» PROBLEM DETAILS
Search the entries for the word "board" and report each line that has it.

_ _ _ _

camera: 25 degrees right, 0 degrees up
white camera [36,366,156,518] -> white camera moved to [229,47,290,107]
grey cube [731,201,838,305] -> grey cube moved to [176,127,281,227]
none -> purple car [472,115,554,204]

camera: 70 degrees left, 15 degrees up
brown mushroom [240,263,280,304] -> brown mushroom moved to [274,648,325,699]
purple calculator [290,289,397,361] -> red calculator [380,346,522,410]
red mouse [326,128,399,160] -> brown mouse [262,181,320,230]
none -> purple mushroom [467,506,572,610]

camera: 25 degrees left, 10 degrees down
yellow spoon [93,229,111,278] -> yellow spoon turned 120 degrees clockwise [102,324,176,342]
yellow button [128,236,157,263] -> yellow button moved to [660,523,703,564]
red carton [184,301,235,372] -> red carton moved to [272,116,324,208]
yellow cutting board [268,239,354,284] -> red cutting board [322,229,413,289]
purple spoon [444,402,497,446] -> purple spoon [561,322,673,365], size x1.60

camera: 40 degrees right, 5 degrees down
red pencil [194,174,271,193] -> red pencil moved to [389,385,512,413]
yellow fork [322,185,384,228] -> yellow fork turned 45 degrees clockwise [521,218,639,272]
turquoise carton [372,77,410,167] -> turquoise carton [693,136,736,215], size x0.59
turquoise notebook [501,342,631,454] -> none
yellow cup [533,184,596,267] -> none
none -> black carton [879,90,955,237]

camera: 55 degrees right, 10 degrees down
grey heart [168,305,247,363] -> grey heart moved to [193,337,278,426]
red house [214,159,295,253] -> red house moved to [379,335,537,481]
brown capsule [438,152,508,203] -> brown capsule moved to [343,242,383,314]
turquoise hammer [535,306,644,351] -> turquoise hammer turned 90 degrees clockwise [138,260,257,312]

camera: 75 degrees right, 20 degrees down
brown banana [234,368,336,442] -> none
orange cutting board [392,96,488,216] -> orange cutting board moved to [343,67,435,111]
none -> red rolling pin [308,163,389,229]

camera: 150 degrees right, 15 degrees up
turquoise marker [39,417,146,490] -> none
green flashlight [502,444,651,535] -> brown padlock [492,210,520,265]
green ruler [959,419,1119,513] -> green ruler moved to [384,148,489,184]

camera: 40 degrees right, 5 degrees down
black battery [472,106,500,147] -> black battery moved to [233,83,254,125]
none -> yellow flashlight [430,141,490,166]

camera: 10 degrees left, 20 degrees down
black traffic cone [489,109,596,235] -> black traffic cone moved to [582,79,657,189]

_ _ _ _

» EXERCISE ANSWER
yellow cutting board [268,239,354,284] -> red cutting board [322,229,413,289]
orange cutting board [392,96,488,216] -> orange cutting board moved to [343,67,435,111]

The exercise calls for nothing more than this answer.